Answer with one number: the count of lines in this material that hold the word "white".

Material for this exercise.
'''
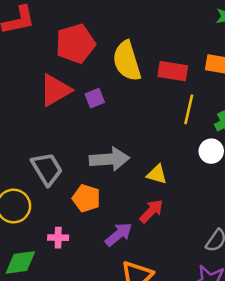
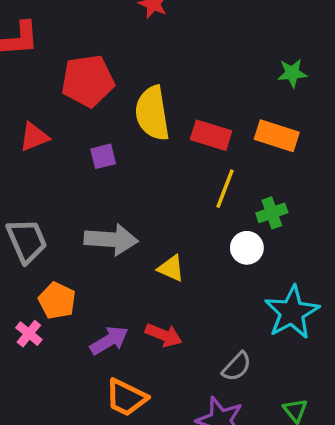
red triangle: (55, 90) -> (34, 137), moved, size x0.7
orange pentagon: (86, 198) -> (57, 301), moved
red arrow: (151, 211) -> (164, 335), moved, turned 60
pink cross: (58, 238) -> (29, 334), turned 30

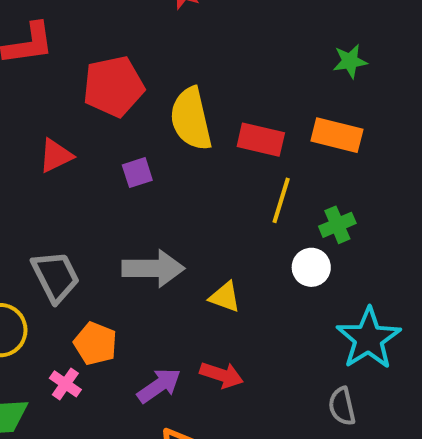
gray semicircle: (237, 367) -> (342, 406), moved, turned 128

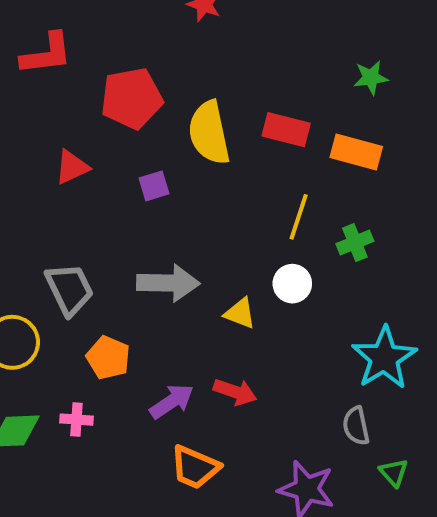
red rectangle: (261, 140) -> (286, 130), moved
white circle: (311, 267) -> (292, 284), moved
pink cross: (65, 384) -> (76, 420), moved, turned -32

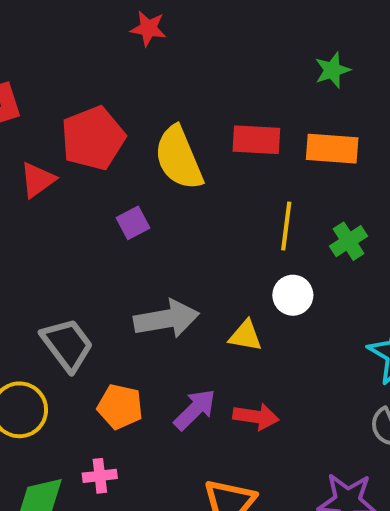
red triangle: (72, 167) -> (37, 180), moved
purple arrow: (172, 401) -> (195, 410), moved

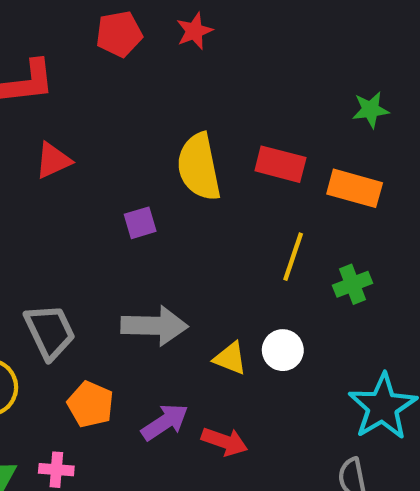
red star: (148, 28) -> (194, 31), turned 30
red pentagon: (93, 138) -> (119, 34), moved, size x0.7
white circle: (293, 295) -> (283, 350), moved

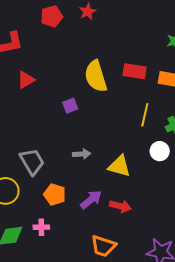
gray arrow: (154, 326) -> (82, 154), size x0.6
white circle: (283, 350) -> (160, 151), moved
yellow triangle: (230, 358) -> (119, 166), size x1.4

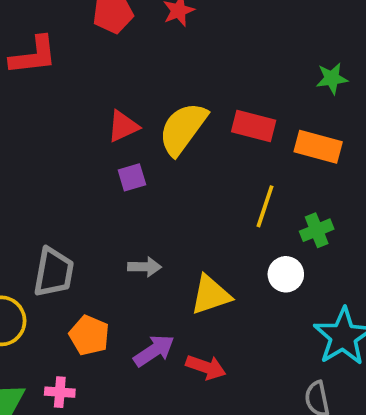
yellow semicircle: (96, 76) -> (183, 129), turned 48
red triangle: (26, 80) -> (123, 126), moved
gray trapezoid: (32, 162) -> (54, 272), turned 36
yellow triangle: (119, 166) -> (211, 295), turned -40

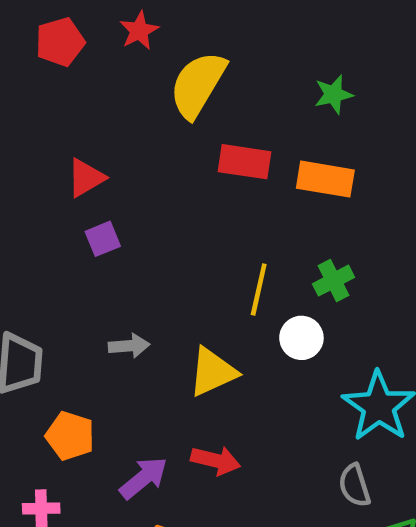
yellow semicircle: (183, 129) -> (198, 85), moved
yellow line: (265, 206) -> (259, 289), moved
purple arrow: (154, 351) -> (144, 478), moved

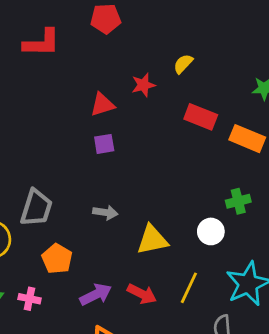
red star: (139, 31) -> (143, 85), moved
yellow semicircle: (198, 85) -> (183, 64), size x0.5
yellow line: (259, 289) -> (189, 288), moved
'''
Result. 3